Object matching data:
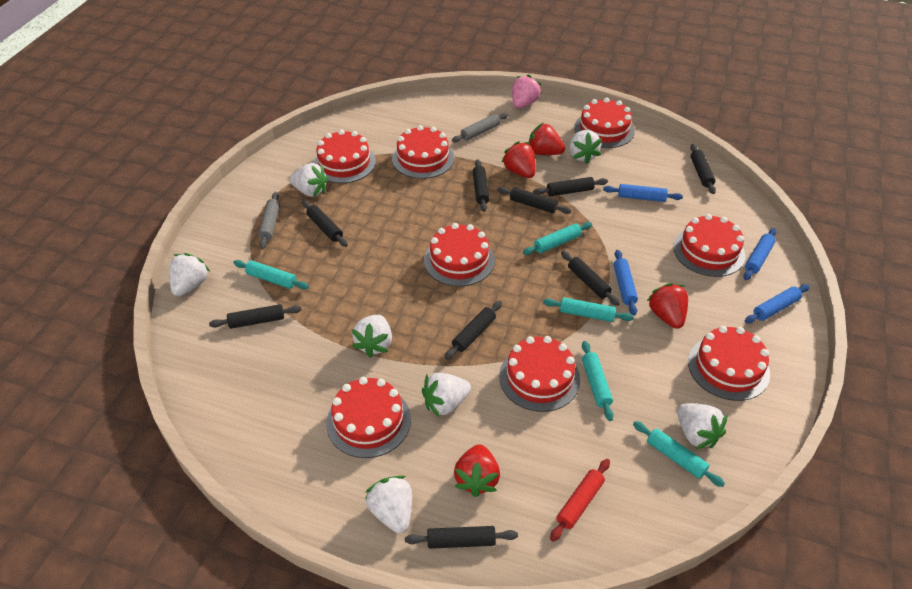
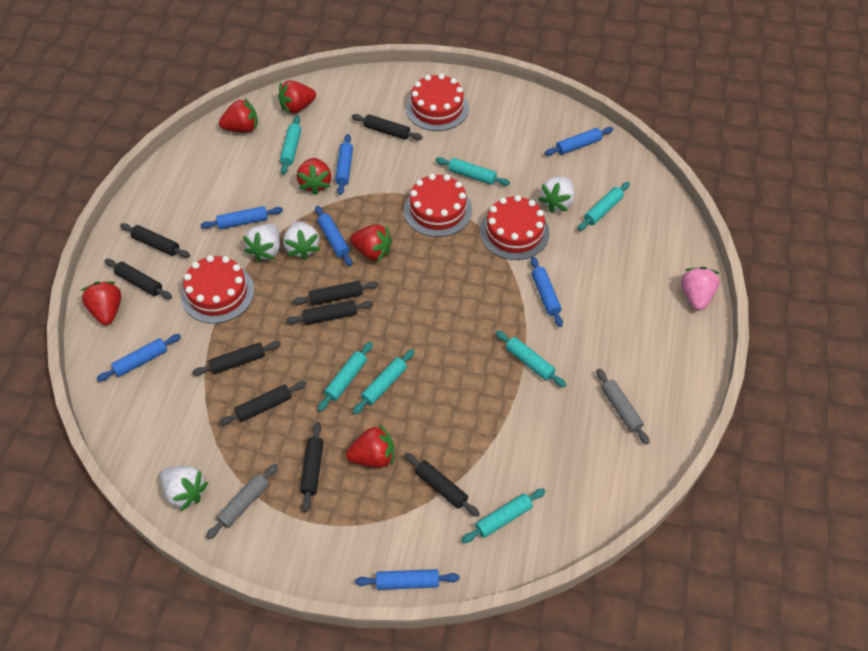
blue rolling pin: 4 -> 7
red cake: 8 -> 4
red rolling pin: 1 -> 0
red strawberry: 4 -> 6
turquoise rolling pin: 5 -> 7
white strawberry: 7 -> 4

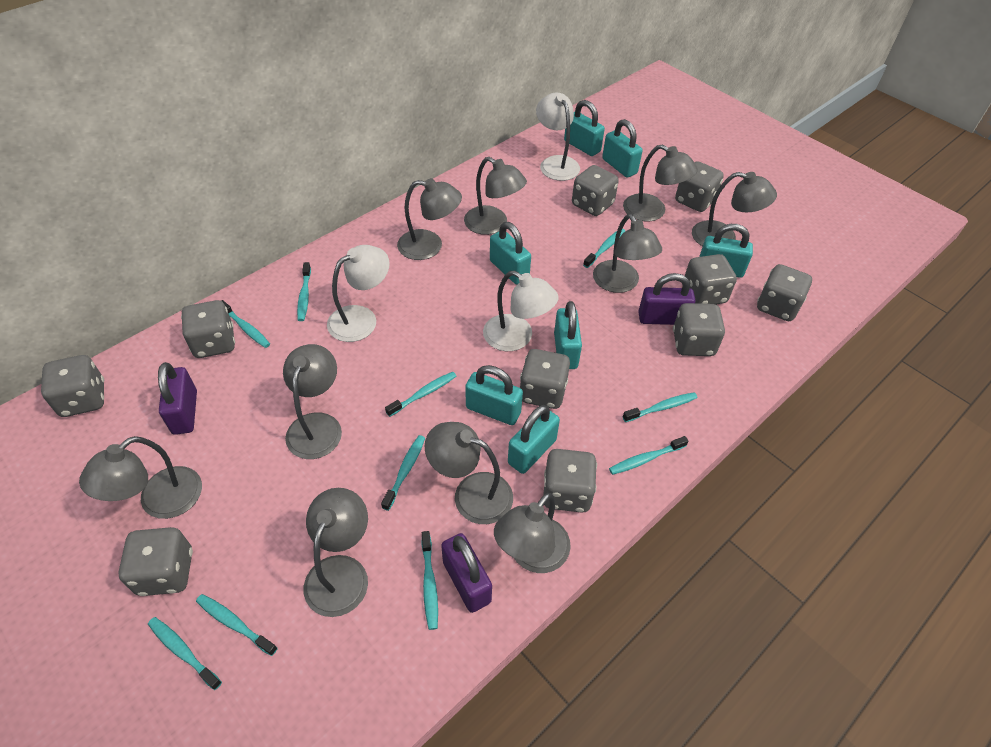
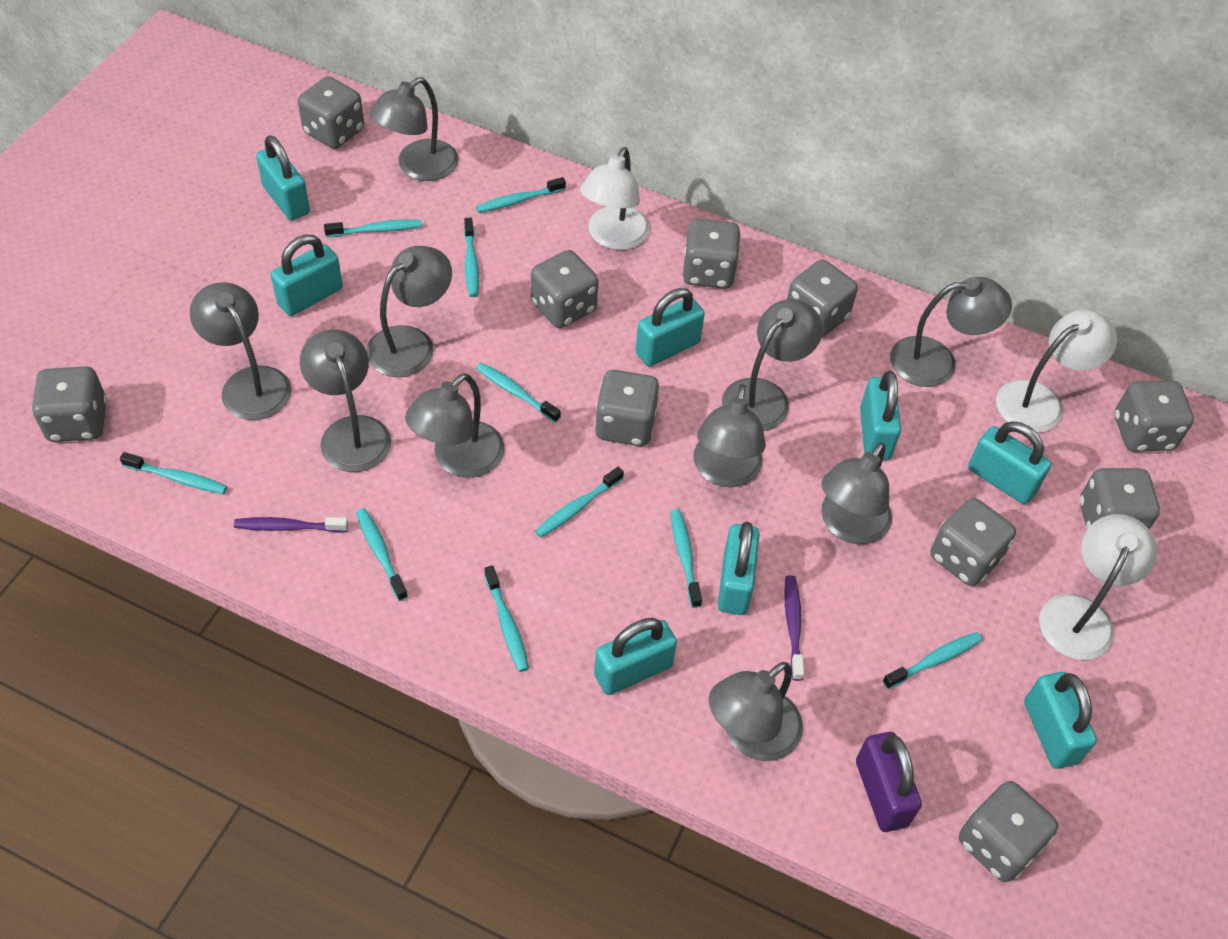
purple padlock: 3 -> 1
purple toothbrush: 0 -> 2
turquoise padlock: 7 -> 8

→ What the exercise asks
Starting where a line contains "red strawberry: 4 -> 6" and finishing at the last line above, set down every line exactly as it reads, with no pictures.

→ Answer section
red strawberry: 4 -> 6
turquoise rolling pin: 5 -> 7
white strawberry: 7 -> 4

purple padlock: 3 -> 1
purple toothbrush: 0 -> 2
turquoise padlock: 7 -> 8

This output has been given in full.